(THE DATA Opens)
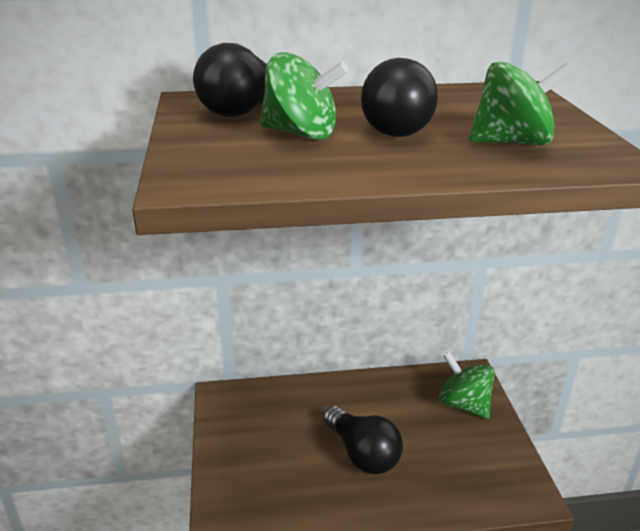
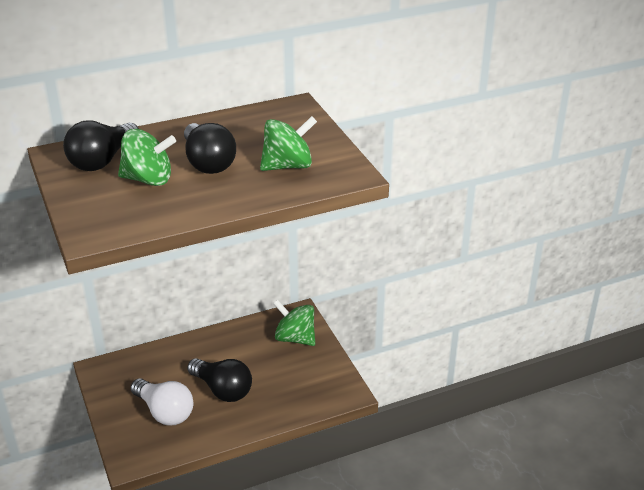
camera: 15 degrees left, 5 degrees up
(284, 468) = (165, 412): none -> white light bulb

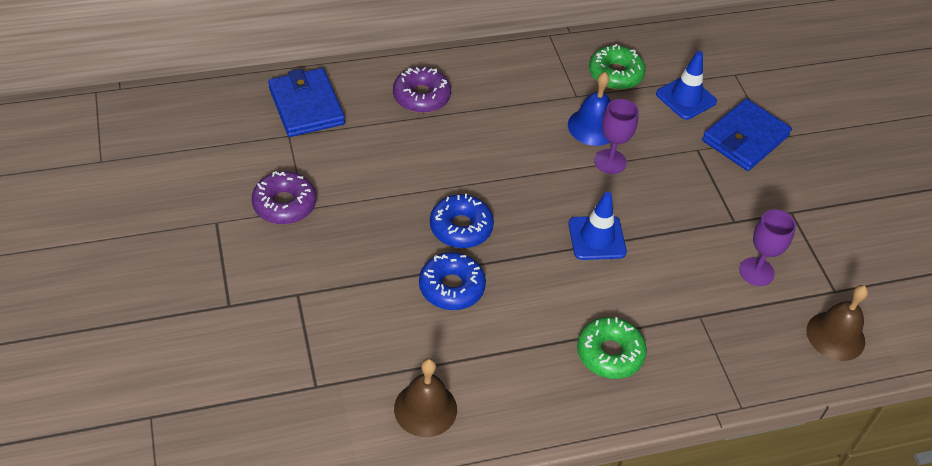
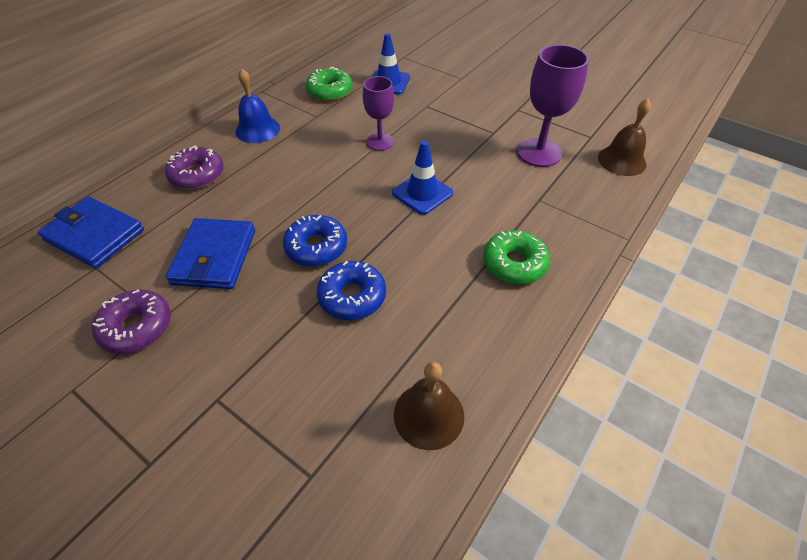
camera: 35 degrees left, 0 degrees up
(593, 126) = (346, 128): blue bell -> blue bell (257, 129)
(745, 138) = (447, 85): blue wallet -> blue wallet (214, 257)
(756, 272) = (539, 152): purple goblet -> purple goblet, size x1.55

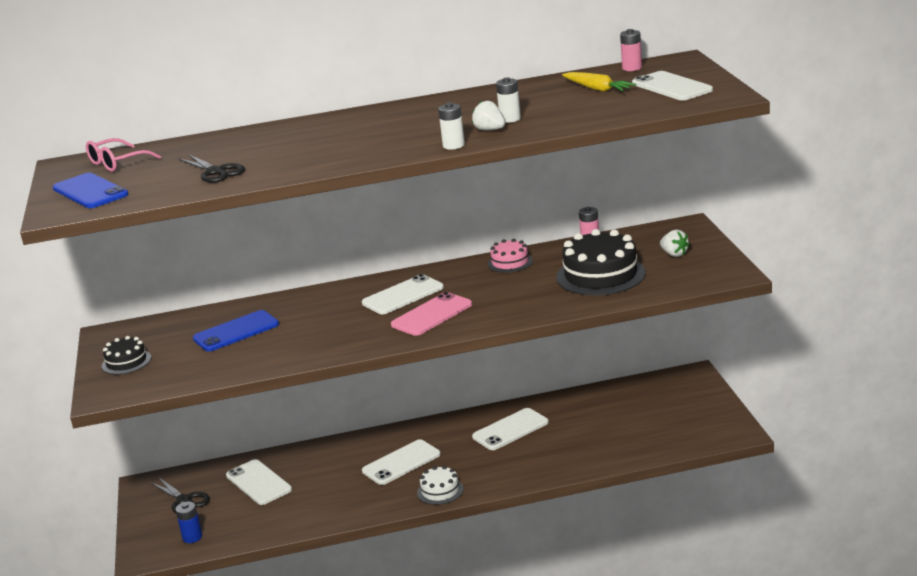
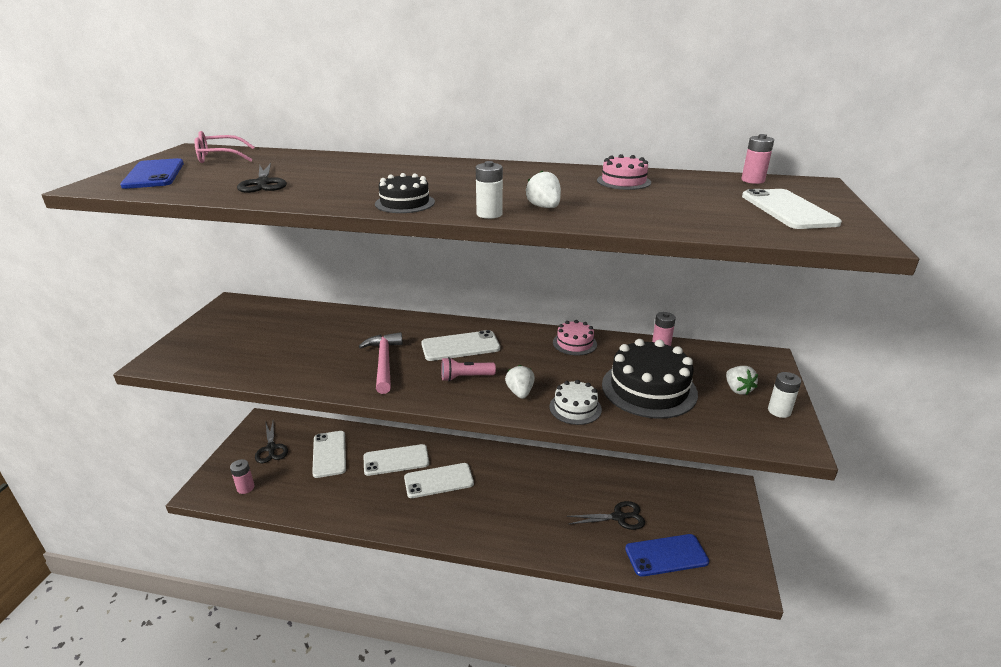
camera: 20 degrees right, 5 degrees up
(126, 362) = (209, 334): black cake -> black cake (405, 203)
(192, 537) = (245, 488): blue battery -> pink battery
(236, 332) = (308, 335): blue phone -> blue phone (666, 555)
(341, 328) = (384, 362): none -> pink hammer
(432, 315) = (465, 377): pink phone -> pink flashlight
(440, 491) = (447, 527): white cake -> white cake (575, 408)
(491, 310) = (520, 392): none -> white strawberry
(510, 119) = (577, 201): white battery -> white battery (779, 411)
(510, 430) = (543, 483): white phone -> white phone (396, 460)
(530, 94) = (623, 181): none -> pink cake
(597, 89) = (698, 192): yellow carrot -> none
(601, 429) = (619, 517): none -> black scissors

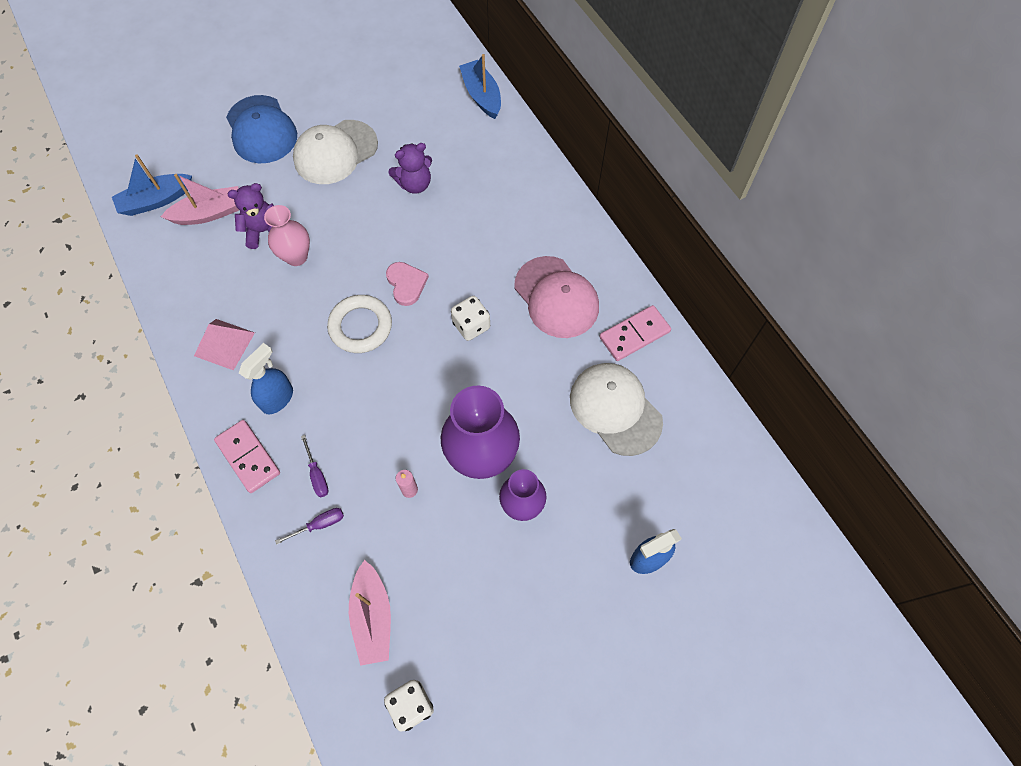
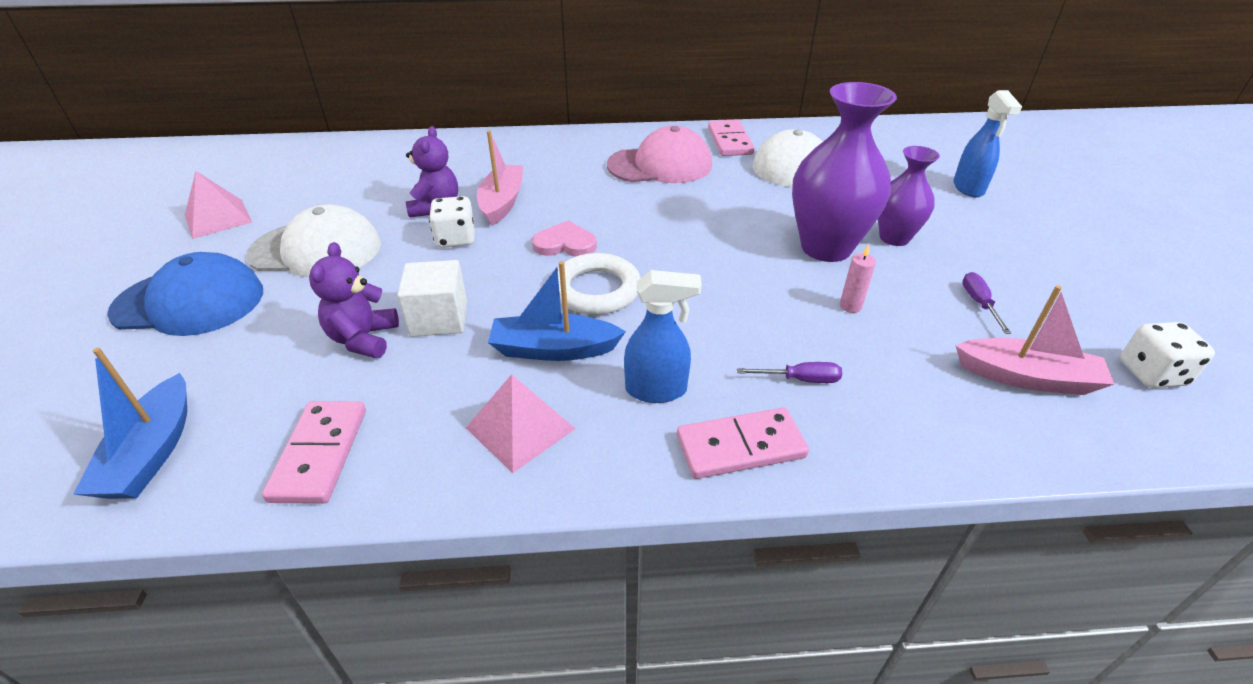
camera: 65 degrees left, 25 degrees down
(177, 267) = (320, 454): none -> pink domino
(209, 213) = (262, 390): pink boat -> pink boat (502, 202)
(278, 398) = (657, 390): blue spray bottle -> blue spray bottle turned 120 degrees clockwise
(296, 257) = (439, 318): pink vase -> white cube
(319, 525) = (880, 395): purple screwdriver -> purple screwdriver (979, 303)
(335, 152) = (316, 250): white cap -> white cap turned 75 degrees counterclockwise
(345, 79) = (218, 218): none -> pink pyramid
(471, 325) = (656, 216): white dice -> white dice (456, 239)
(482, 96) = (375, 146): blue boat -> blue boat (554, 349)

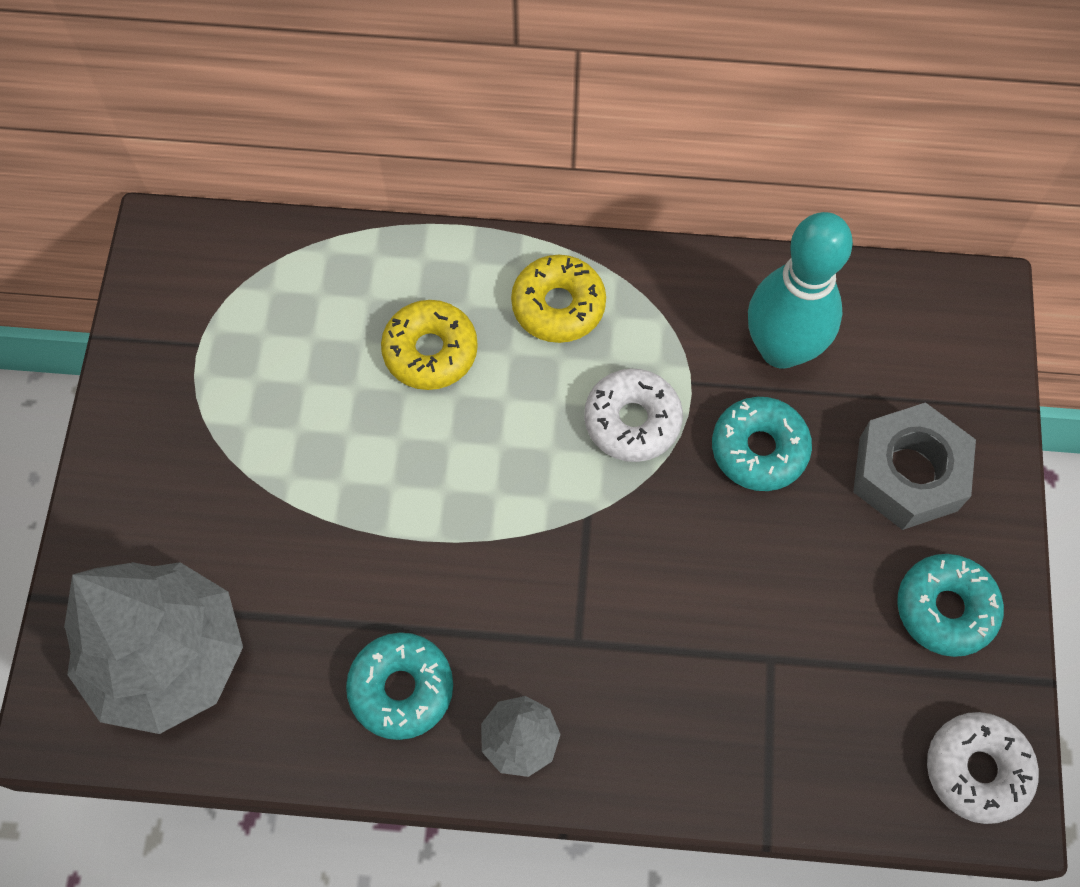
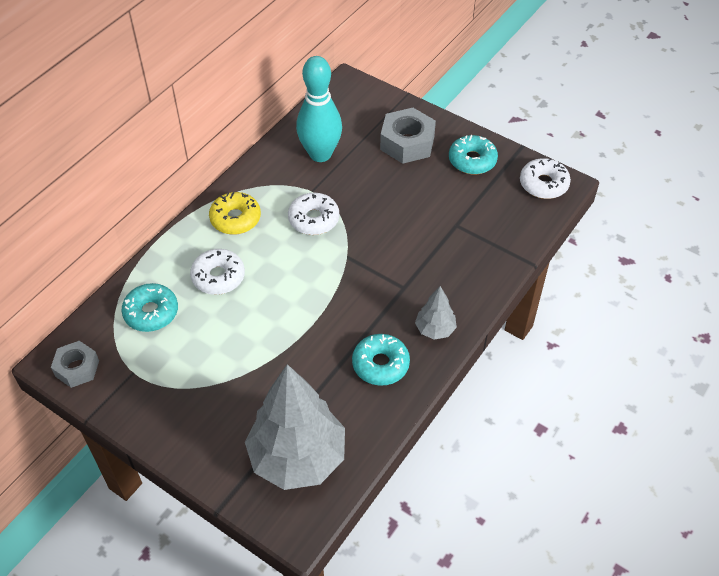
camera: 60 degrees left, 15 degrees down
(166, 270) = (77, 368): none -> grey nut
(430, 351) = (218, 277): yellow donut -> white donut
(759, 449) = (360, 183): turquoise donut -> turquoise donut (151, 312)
(THE DATA Closes)
From the first line to the last, repeat the records exactly, leaving out the pictures.

**RESPONSE BELOW:**
camera: 15 degrees left, 5 degrees up
(284, 468) = (165, 412): none -> white light bulb

camera: 35 degrees left, 0 degrees up
(593, 126) = (346, 128): blue bell -> blue bell (257, 129)
(745, 138) = (447, 85): blue wallet -> blue wallet (214, 257)
(756, 272) = (539, 152): purple goblet -> purple goblet, size x1.55

camera: 20 degrees right, 5 degrees up
(126, 362) = (209, 334): black cake -> black cake (405, 203)
(192, 537) = (245, 488): blue battery -> pink battery
(236, 332) = (308, 335): blue phone -> blue phone (666, 555)
(341, 328) = (384, 362): none -> pink hammer
(432, 315) = (465, 377): pink phone -> pink flashlight
(440, 491) = (447, 527): white cake -> white cake (575, 408)
(491, 310) = (520, 392): none -> white strawberry
(510, 119) = (577, 201): white battery -> white battery (779, 411)
(510, 430) = (543, 483): white phone -> white phone (396, 460)
(530, 94) = (623, 181): none -> pink cake
(597, 89) = (698, 192): yellow carrot -> none
(601, 429) = (619, 517): none -> black scissors

camera: 65 degrees left, 25 degrees down
(177, 267) = (320, 454): none -> pink domino
(209, 213) = (262, 390): pink boat -> pink boat (502, 202)
(278, 398) = (657, 390): blue spray bottle -> blue spray bottle turned 120 degrees clockwise
(296, 257) = (439, 318): pink vase -> white cube
(319, 525) = (880, 395): purple screwdriver -> purple screwdriver (979, 303)
(335, 152) = (316, 250): white cap -> white cap turned 75 degrees counterclockwise
(345, 79) = (218, 218): none -> pink pyramid
(471, 325) = (656, 216): white dice -> white dice (456, 239)
(482, 96) = (375, 146): blue boat -> blue boat (554, 349)

camera: 60 degrees left, 15 degrees down
(166, 270) = (77, 368): none -> grey nut
(430, 351) = (218, 277): yellow donut -> white donut
(759, 449) = (360, 183): turquoise donut -> turquoise donut (151, 312)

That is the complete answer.